DATA FOR THIS EXERCISE:
━━━━━━
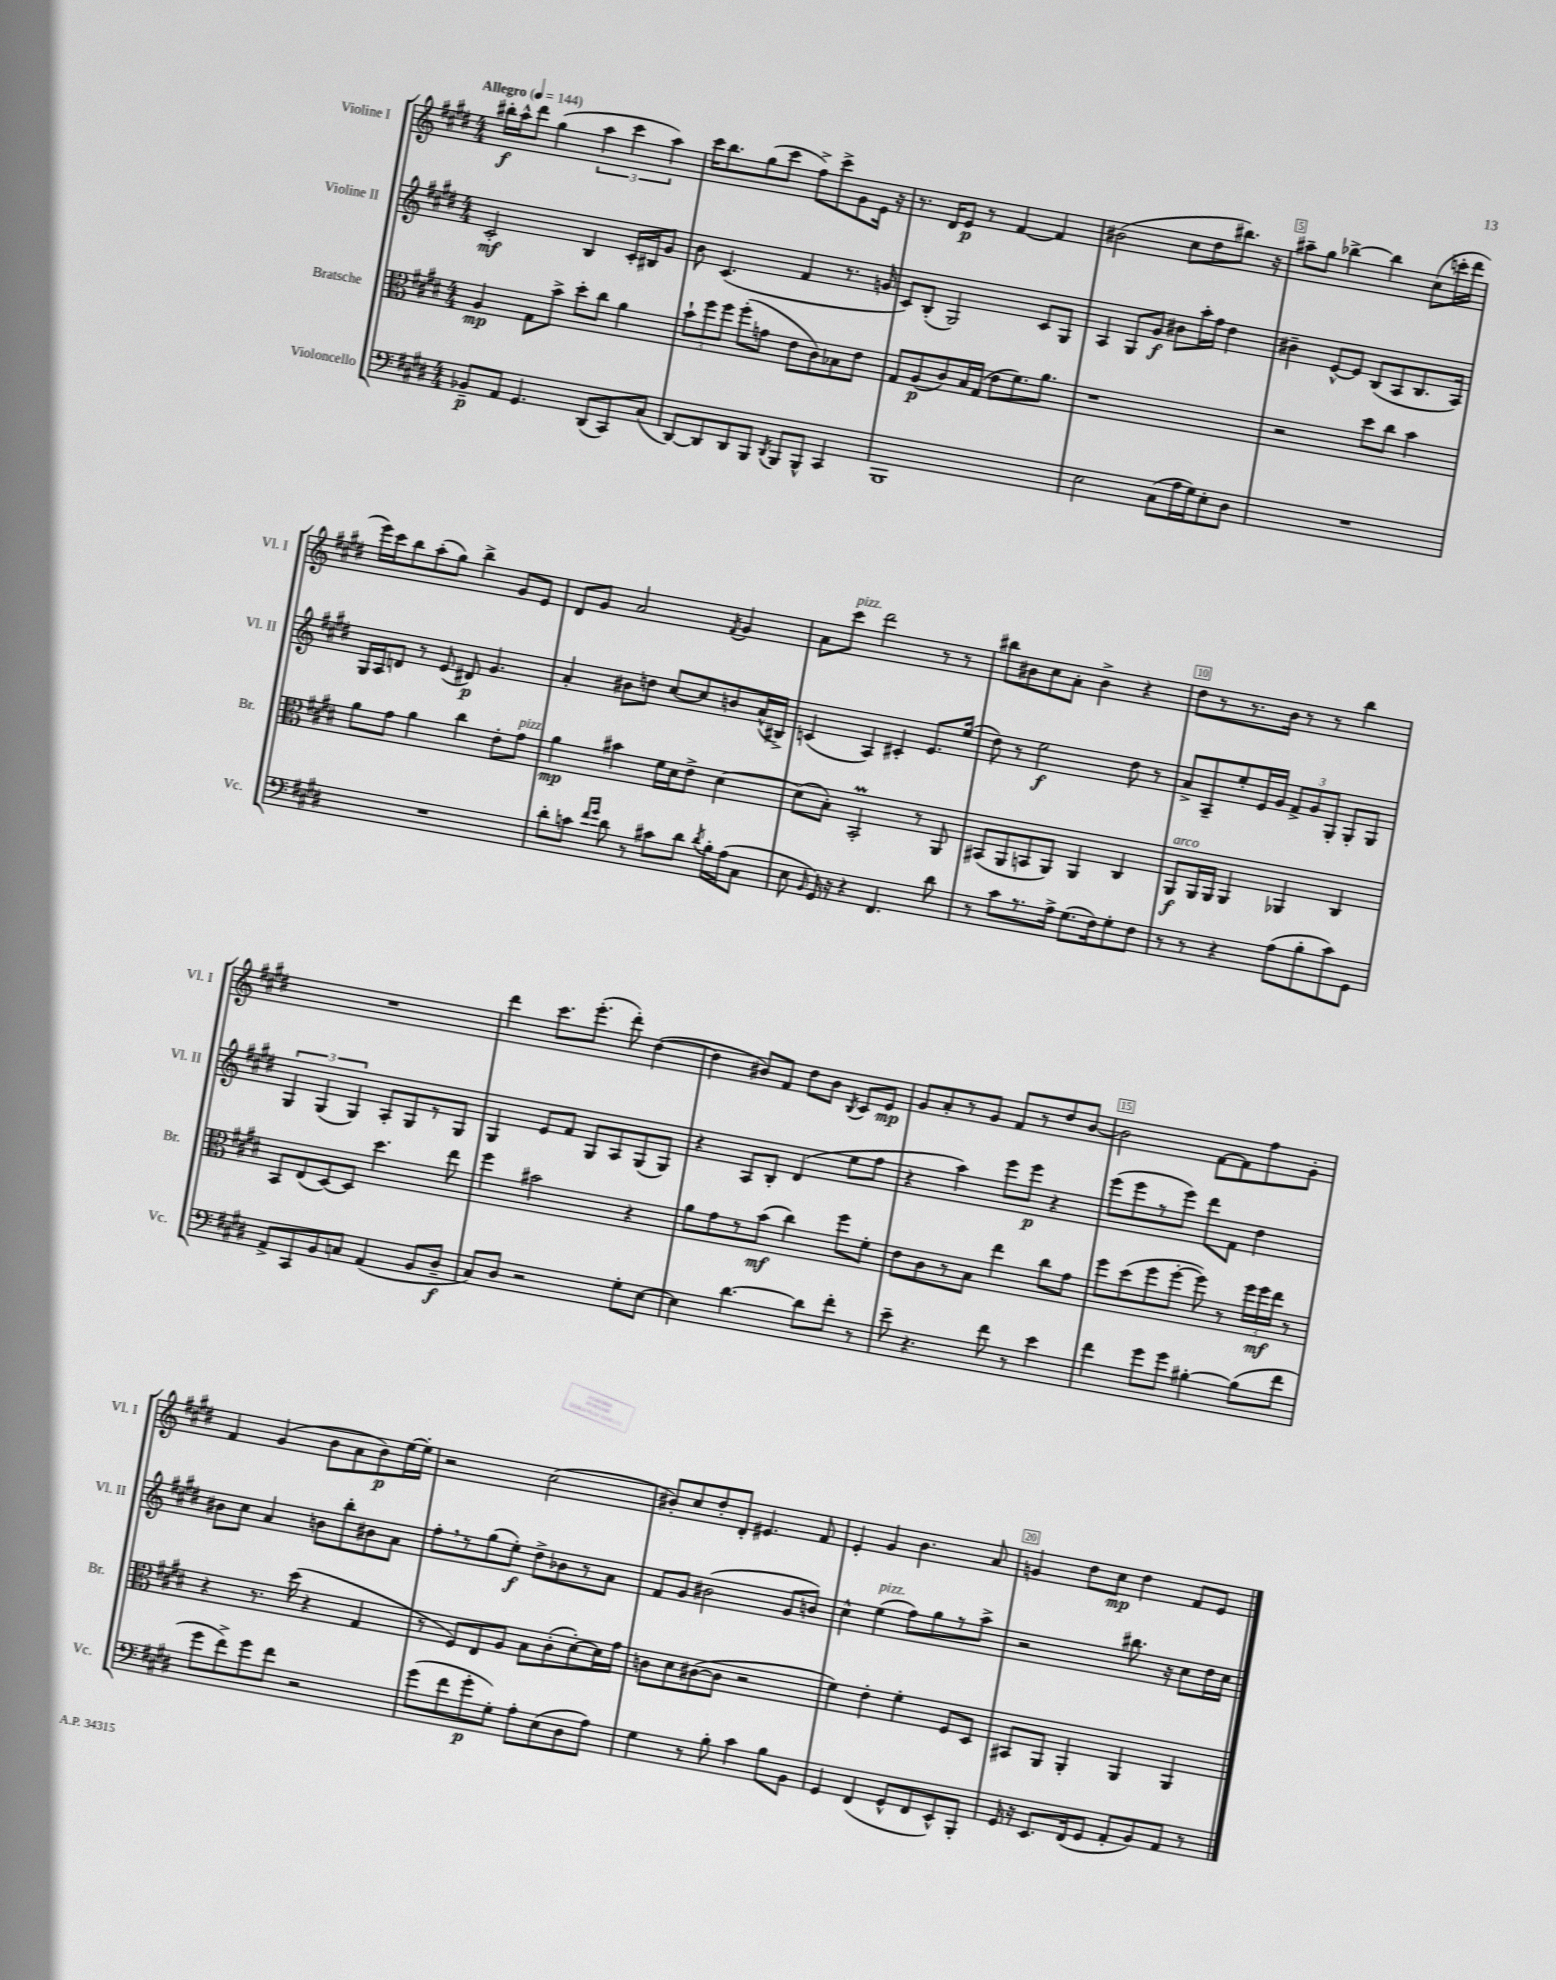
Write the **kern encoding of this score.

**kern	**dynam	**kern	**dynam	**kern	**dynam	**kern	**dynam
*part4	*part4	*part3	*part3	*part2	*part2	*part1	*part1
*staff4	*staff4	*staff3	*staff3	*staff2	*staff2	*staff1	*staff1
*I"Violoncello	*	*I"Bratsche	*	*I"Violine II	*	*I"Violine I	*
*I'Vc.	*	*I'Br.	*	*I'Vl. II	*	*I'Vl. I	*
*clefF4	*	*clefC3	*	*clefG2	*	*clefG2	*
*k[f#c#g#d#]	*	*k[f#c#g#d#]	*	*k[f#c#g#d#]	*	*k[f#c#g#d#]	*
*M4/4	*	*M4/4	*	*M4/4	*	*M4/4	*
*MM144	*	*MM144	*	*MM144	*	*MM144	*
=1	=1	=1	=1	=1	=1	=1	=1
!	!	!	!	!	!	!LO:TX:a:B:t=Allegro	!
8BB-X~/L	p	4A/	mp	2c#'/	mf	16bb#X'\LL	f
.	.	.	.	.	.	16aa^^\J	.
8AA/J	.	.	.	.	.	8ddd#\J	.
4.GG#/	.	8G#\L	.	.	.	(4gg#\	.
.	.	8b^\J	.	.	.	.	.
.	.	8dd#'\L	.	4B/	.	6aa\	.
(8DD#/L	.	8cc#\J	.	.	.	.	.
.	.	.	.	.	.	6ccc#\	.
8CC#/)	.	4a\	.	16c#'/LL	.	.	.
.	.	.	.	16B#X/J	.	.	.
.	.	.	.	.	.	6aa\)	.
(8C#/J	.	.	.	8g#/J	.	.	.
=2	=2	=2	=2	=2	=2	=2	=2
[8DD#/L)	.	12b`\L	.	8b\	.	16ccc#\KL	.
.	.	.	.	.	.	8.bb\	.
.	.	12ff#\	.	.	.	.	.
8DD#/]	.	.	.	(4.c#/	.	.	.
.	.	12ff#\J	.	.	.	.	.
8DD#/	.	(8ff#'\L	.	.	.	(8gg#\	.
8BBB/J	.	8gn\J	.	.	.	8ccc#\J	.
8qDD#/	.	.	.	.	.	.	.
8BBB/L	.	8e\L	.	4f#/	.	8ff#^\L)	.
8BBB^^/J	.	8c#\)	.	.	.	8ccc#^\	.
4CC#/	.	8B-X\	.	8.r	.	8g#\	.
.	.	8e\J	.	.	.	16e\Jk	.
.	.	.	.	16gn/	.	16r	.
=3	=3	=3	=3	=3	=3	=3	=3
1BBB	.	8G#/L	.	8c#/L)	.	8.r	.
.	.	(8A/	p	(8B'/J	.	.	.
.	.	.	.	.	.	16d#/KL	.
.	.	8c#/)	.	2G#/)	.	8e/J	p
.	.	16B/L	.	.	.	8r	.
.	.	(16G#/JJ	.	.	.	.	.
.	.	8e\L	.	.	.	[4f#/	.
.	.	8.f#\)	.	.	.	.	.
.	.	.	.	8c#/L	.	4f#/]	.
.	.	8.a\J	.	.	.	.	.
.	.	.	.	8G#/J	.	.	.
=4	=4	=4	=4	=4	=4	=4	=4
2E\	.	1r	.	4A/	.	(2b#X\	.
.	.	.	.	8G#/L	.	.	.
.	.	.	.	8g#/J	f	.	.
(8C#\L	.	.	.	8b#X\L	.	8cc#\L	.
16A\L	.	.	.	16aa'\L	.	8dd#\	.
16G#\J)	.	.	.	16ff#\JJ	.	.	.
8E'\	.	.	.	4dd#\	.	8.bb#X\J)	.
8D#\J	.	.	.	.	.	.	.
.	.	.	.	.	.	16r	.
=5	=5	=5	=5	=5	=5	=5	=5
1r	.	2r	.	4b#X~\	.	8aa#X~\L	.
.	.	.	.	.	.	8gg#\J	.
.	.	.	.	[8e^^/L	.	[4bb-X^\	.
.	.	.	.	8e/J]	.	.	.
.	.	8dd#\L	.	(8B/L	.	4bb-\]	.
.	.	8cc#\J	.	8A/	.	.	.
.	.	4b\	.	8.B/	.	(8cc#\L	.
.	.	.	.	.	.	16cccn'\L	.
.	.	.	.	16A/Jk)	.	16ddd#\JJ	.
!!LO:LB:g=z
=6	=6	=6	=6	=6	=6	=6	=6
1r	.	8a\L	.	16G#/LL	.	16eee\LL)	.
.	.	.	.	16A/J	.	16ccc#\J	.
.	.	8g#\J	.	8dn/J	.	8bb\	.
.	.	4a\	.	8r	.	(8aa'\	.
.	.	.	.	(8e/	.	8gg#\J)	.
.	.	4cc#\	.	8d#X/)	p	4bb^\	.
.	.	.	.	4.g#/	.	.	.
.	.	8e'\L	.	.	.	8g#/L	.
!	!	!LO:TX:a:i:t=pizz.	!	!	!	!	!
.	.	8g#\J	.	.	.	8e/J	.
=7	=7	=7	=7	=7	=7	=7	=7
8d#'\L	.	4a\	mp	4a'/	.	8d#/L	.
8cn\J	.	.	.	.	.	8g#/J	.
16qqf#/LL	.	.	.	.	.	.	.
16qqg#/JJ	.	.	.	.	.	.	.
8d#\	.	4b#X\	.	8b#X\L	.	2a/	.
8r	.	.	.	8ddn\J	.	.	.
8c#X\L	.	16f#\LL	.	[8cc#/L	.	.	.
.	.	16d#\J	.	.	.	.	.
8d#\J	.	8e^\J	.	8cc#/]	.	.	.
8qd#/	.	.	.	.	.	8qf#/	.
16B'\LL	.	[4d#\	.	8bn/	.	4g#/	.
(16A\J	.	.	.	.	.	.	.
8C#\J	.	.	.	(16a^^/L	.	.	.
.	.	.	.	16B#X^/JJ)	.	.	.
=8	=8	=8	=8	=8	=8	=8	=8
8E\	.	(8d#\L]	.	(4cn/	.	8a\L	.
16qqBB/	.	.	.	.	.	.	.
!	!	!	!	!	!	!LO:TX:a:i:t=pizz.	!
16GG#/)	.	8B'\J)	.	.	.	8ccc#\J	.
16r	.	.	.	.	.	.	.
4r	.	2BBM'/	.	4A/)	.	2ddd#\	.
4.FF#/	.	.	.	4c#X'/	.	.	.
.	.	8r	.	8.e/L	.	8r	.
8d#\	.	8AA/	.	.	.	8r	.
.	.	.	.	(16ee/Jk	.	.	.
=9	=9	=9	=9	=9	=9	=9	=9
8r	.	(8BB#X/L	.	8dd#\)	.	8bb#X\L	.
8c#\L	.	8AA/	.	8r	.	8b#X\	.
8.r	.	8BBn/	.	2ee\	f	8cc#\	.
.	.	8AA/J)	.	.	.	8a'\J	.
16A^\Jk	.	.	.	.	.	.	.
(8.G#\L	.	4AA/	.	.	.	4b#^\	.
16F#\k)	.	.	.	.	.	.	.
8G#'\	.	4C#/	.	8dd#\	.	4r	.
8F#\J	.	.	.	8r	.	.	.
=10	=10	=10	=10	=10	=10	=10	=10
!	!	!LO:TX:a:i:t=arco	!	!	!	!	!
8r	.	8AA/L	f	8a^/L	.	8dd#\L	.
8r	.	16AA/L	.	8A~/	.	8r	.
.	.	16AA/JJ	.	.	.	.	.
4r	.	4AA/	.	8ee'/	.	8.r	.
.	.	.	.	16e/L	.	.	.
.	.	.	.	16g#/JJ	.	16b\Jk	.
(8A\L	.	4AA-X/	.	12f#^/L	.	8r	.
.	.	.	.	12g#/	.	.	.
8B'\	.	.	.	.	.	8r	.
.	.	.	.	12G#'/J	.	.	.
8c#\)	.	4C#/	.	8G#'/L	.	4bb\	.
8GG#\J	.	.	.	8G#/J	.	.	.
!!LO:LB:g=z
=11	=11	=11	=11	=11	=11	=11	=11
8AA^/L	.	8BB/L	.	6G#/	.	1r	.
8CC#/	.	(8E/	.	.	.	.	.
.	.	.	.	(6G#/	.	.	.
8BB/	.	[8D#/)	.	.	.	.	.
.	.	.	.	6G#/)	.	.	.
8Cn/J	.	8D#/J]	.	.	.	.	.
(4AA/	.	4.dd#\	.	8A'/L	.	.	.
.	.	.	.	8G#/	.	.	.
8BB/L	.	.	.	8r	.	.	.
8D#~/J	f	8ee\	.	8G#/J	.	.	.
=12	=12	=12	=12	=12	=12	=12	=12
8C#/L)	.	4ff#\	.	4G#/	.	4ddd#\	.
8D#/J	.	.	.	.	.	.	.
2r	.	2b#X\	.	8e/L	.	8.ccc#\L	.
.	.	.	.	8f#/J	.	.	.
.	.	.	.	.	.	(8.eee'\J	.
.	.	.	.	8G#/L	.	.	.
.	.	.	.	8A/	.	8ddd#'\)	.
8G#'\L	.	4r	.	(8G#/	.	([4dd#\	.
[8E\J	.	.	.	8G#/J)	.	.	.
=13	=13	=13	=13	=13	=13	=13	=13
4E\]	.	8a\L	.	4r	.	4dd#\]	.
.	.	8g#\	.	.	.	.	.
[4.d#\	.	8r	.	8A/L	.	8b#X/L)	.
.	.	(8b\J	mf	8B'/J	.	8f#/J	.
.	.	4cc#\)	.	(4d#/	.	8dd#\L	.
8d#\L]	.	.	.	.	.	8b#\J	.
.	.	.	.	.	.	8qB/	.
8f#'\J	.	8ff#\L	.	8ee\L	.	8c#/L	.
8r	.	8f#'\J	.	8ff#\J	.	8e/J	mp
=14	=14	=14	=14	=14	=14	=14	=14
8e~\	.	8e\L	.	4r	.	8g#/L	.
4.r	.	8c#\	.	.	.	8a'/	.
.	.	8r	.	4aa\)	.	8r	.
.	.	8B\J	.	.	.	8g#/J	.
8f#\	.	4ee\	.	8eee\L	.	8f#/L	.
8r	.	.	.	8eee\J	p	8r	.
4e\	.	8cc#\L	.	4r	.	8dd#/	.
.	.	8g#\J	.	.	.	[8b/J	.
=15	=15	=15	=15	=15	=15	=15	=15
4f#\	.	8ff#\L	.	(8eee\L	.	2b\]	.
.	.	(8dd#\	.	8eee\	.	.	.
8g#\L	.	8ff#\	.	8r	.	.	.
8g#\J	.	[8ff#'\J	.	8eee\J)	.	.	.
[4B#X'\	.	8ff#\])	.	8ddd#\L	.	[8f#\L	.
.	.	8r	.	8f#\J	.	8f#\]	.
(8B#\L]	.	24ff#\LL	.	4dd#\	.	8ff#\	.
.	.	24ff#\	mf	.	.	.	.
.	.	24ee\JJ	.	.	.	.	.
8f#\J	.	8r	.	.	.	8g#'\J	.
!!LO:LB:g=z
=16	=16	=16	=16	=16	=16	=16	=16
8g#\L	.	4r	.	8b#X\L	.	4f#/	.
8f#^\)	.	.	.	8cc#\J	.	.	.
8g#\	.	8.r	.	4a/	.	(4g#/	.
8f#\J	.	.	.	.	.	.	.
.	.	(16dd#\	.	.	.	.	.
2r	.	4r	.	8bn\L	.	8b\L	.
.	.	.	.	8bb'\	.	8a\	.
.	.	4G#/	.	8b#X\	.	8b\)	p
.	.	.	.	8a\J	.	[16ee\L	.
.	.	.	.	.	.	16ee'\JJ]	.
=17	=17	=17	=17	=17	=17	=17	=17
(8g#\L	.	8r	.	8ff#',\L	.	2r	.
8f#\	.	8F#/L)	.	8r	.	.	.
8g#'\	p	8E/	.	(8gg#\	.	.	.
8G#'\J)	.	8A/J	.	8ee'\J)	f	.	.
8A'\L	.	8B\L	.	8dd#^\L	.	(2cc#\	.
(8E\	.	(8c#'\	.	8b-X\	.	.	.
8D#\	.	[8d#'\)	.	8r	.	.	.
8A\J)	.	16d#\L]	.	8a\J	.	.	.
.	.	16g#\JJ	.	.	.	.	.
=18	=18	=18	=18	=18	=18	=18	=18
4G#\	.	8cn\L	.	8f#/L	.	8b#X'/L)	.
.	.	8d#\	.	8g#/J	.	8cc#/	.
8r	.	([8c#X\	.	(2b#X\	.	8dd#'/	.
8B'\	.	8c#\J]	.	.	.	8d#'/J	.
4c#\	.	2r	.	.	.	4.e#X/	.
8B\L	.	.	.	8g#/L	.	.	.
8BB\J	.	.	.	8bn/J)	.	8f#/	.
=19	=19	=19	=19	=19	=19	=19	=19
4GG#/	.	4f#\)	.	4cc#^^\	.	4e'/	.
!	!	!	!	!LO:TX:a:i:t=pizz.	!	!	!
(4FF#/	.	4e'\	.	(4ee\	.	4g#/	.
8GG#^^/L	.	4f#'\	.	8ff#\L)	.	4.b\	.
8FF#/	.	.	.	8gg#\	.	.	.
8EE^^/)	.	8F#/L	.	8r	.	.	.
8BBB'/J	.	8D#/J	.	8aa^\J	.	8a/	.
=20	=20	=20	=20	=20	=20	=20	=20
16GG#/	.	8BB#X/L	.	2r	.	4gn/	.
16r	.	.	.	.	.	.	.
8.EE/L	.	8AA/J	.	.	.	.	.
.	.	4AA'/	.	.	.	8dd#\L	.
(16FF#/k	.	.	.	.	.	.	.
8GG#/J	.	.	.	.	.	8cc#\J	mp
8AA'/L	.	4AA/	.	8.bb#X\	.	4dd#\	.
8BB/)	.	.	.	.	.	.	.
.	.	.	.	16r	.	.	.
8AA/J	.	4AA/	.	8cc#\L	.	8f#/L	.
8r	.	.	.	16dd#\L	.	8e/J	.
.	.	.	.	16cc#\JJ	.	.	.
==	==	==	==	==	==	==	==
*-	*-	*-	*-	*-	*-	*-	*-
━━━━━━
BRIEF:
Extract each line of the listing above that contains the string "kern".

OUTPUT FOR THIS EXERCISE:
Write the **kern encoding of this score.
**kern	**dynam	**kern	**dynam	**kern	**dynam	**kern	**dynam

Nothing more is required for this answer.